[Edit difference data]
━━━━━━

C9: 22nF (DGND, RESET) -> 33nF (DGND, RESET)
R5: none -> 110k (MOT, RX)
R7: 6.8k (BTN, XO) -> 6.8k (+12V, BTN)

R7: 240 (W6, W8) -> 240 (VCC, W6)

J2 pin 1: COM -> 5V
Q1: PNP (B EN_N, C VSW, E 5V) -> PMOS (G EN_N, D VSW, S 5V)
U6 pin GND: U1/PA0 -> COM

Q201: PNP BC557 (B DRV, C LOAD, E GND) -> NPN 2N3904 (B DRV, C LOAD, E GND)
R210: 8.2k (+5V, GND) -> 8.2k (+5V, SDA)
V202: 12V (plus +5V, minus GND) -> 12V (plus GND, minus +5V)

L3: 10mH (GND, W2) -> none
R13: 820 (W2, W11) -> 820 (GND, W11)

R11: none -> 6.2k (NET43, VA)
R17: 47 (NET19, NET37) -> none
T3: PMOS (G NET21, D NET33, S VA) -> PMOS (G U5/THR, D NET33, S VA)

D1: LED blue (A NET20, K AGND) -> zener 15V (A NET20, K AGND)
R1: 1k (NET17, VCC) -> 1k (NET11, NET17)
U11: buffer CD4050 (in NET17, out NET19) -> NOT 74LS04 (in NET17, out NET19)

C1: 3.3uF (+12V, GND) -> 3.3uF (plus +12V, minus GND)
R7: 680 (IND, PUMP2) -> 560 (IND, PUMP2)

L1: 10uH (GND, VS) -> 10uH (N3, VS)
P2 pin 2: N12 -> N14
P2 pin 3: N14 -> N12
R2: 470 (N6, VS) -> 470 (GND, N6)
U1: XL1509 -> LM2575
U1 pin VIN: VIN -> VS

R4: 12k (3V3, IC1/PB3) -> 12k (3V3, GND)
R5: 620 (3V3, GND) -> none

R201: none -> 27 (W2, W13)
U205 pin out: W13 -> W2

━━━━━━

Check each line of the records above for the string "PMOS", and report every line that has it.

Q1: PNP (B EN_N, C VSW, E 5V) -> PMOS (G EN_N, D VSW, S 5V)
T3: PMOS (G NET21, D NET33, S VA) -> PMOS (G U5/THR, D NET33, S VA)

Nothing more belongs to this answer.